Task item |
What is needed here is every line of the records that includes "green".

Records provided section start

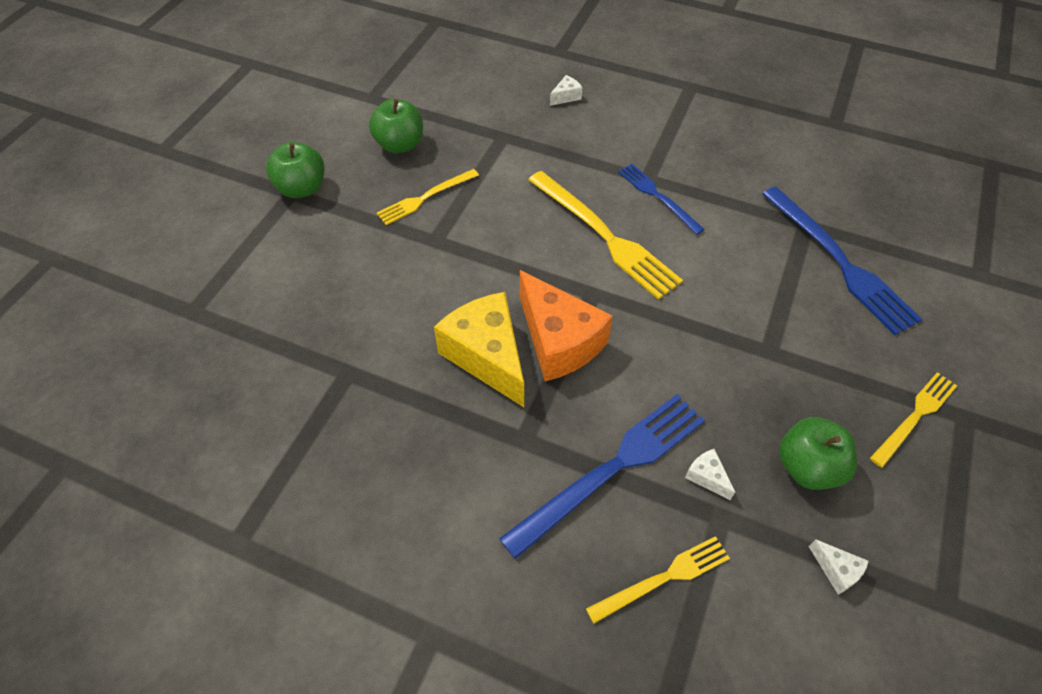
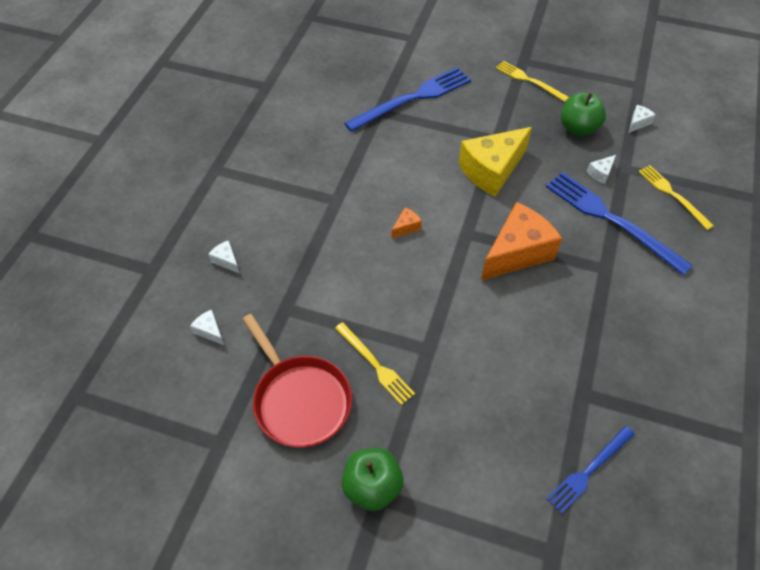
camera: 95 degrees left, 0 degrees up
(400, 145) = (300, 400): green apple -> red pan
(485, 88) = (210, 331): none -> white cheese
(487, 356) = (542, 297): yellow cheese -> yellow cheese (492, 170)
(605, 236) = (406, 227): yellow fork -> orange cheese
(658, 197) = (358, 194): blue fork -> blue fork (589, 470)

Records provided section end
Records provided section start

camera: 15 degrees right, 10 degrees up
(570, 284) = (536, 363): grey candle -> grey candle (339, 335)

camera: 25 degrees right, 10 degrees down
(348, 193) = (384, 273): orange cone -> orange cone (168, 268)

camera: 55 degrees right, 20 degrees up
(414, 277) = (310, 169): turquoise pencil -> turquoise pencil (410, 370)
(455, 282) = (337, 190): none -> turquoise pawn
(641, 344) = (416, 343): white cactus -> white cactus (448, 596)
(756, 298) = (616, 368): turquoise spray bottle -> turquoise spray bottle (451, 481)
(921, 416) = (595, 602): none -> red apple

Records provided section end
Records provided section start

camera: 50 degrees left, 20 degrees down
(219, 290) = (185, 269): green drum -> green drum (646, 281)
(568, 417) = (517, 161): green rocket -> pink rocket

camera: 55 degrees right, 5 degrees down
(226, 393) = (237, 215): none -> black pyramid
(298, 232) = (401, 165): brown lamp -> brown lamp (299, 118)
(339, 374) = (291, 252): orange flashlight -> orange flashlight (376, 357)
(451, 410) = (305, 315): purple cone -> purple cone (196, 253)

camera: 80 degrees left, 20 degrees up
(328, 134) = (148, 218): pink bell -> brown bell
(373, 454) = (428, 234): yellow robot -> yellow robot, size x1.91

Records provided section end

Answer for the task |
(400, 145) = (300, 400): green apple -> red pan
(219, 290) = (185, 269): green drum -> green drum (646, 281)
(568, 417) = (517, 161): green rocket -> pink rocket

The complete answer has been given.